* [TASK INSTRUCTIONS]: Since the pictures are not wanted, retype the listing below exactly and without them.

* [RAW DATA]:

↓↓↓

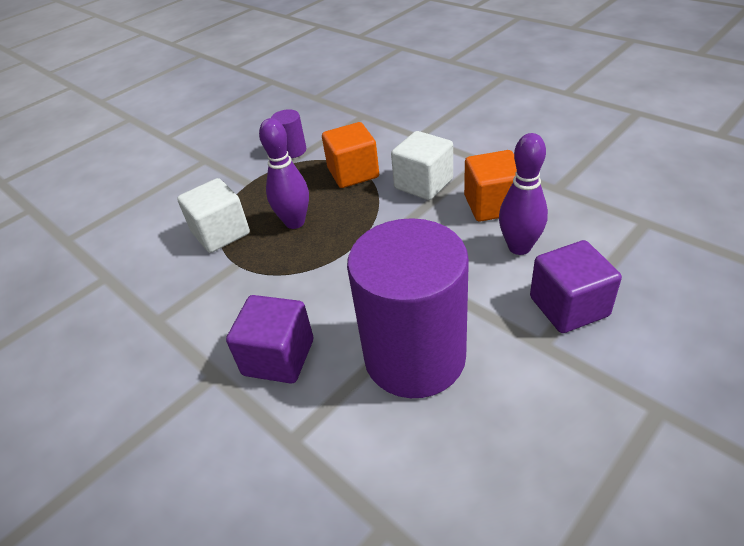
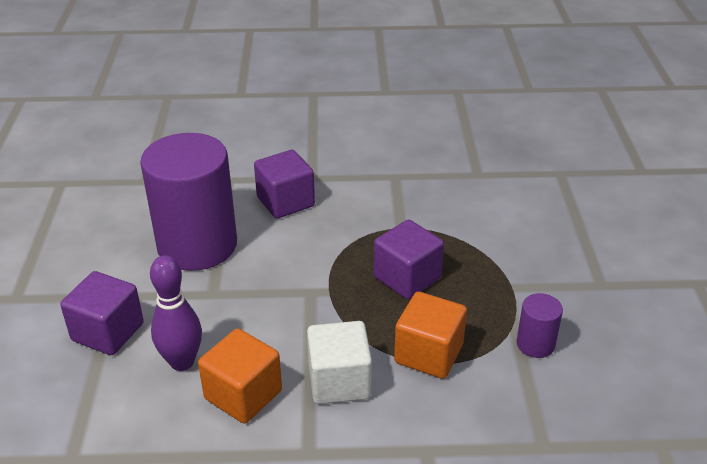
camera: 130 degrees right, 5 degrees down
white cube [177,178,250,253] -> none
purple bowling pin [259,118,309,229] -> purple cube [374,220,444,299]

↑↑↑

* [SOLUTION BELOW]:
camera: 130 degrees right, 5 degrees down
white cube [177,178,250,253] -> none
purple bowling pin [259,118,309,229] -> purple cube [374,220,444,299]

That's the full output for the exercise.